## What the exercise asks
Output every line below exactly, please, omitting pictures.

Top of Material for the task

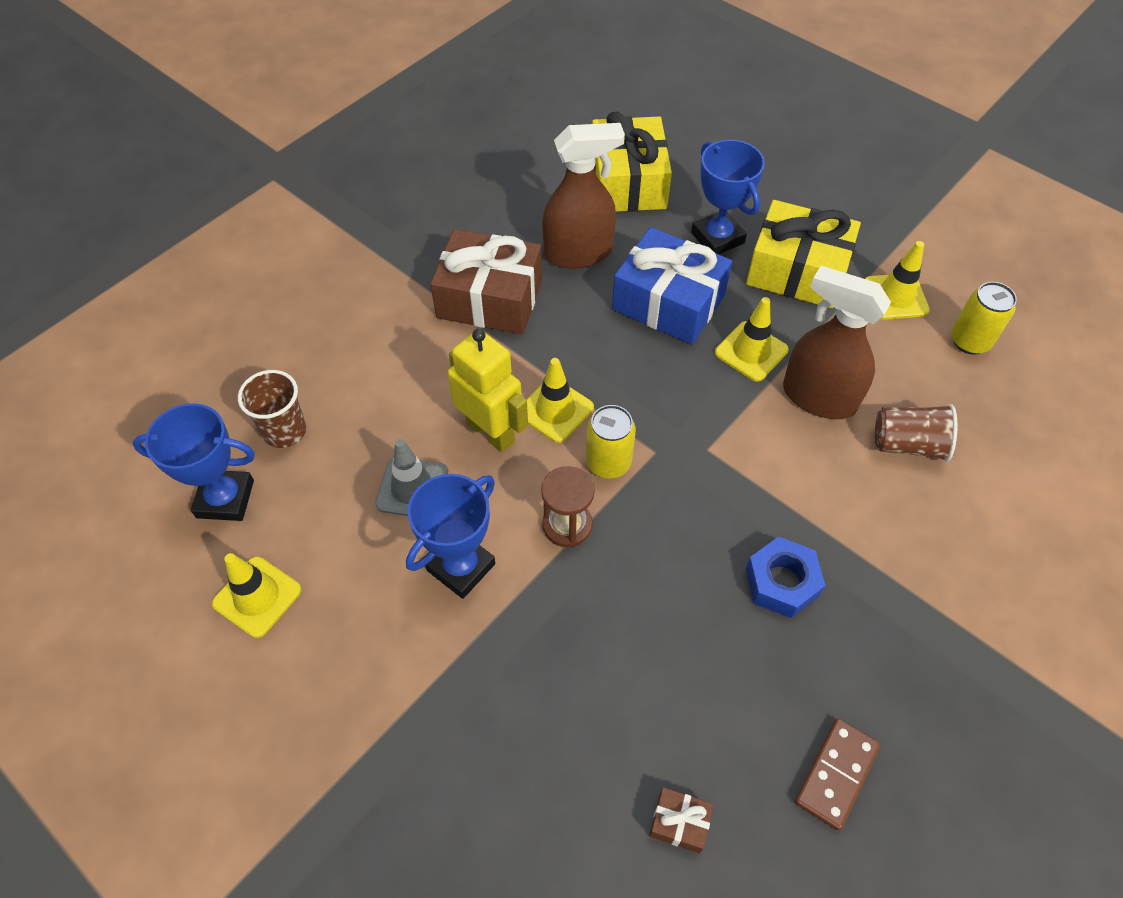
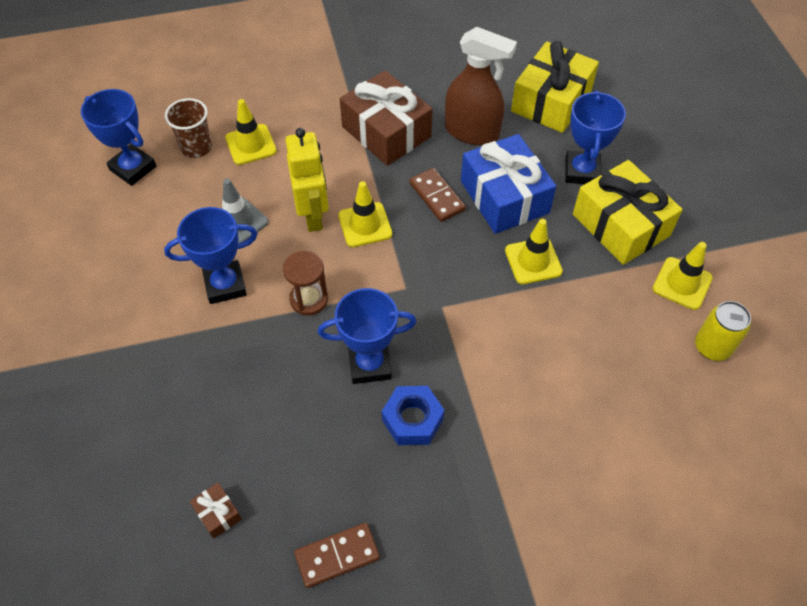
camera: 35 degrees right, 0 degrees up
(257, 597) = (104, 233): yellow traffic cone -> yellow traffic cone (251, 144)
(602, 339) = (436, 197): none -> brown domino
(608, 462) = (369, 277): yellow can -> none
(691, 554) = (370, 364): none -> blue trophy
(818, 397) = (553, 318): brown spray bottle -> none
(907, 444) = (590, 388): brown cup -> none

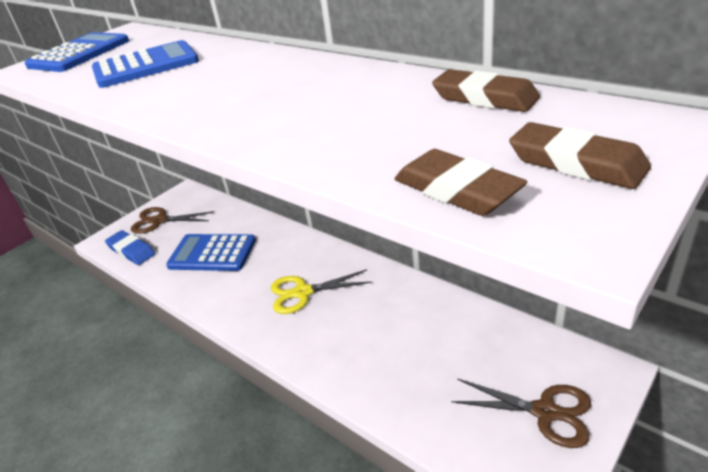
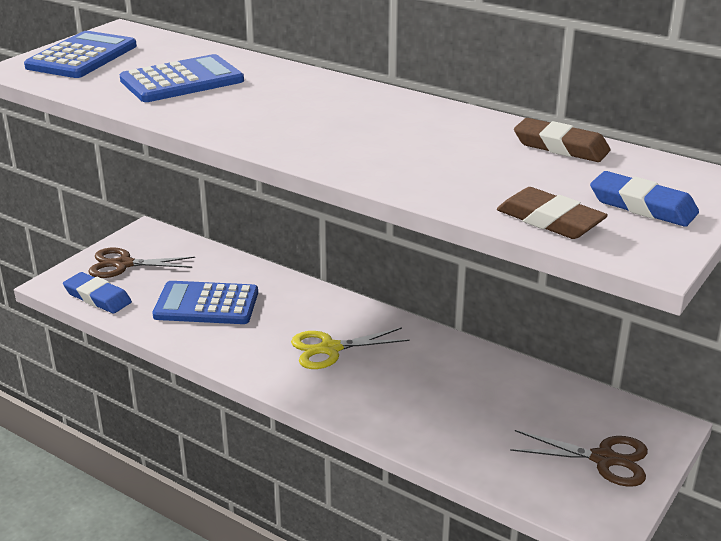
camera: 10 degrees left, 5 degrees down
(576, 163) = (642, 206): brown eraser -> blue eraser

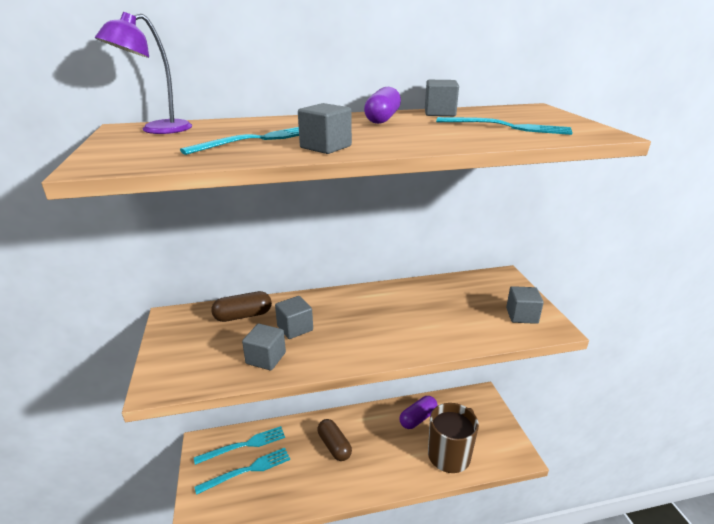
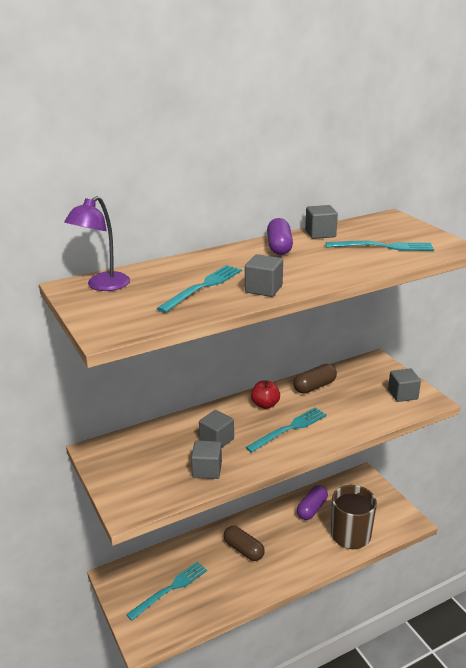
camera: 15 degrees left, 0 degrees up
(243, 316) = (162, 437): brown capsule -> brown capsule (314, 386)
(244, 445) = (156, 568): turquoise fork -> turquoise fork (289, 429)
(364, 301) = (265, 405): none -> red apple

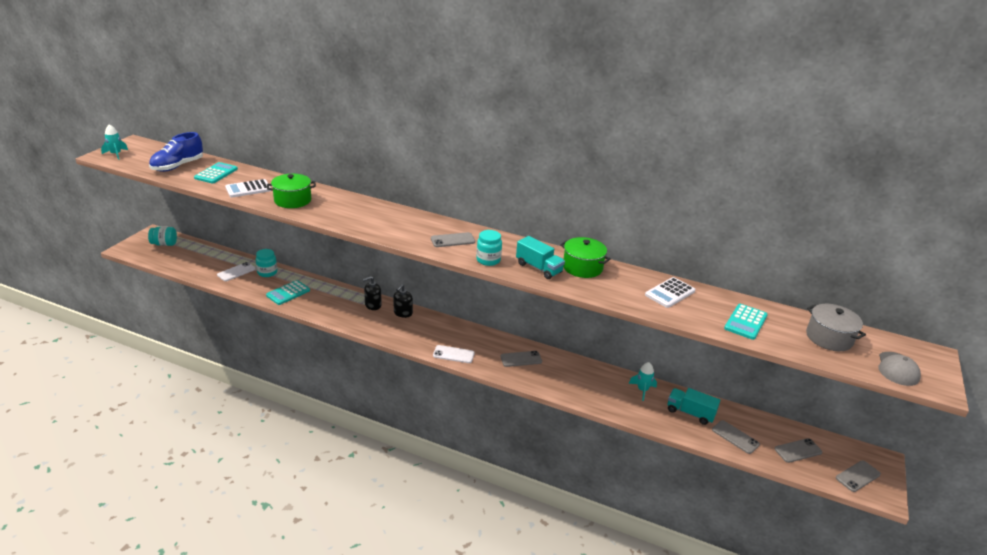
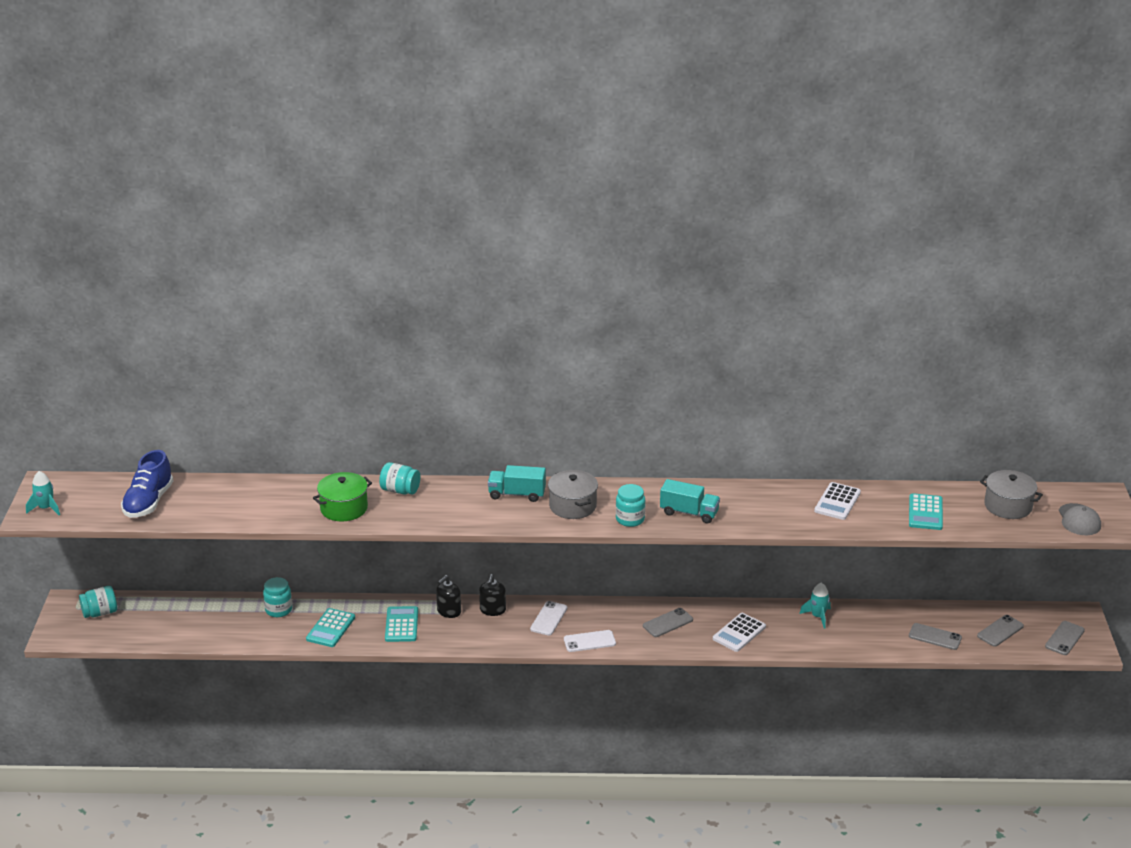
camera: 20 degrees left, 0 degrees up
(216, 173) = (209, 498): turquoise calculator -> turquoise calculator (401, 625)
(236, 272) = (237, 621): white phone -> white phone (548, 618)
(248, 189) = (274, 508): white calculator -> white calculator (739, 633)
(341, 200) = (400, 490): none -> turquoise jar
(452, 240) = (572, 506): grey phone -> grey pot
(582, 267) = (733, 498): green pot -> none
(690, 413) = (879, 626): turquoise truck -> turquoise truck (517, 494)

Bottom of Material for the task

## Answer space
camera: 35 degrees right, 0 degrees up
(257, 597) = (104, 233): yellow traffic cone -> yellow traffic cone (251, 144)
(602, 339) = (436, 197): none -> brown domino
(608, 462) = (369, 277): yellow can -> none
(691, 554) = (370, 364): none -> blue trophy
(818, 397) = (553, 318): brown spray bottle -> none
(907, 444) = (590, 388): brown cup -> none

camera: 10 degrees left, 5 degrees down
(576, 163) = (642, 206): brown eraser -> blue eraser

camera: 15 degrees left, 0 degrees up
(243, 316) = (162, 437): brown capsule -> brown capsule (314, 386)
(244, 445) = (156, 568): turquoise fork -> turquoise fork (289, 429)
(364, 301) = (265, 405): none -> red apple

camera: 20 degrees left, 0 degrees up
(216, 173) = (209, 498): turquoise calculator -> turquoise calculator (401, 625)
(236, 272) = (237, 621): white phone -> white phone (548, 618)
(248, 189) = (274, 508): white calculator -> white calculator (739, 633)
(341, 200) = (400, 490): none -> turquoise jar
(452, 240) = (572, 506): grey phone -> grey pot
(582, 267) = (733, 498): green pot -> none
(690, 413) = (879, 626): turquoise truck -> turquoise truck (517, 494)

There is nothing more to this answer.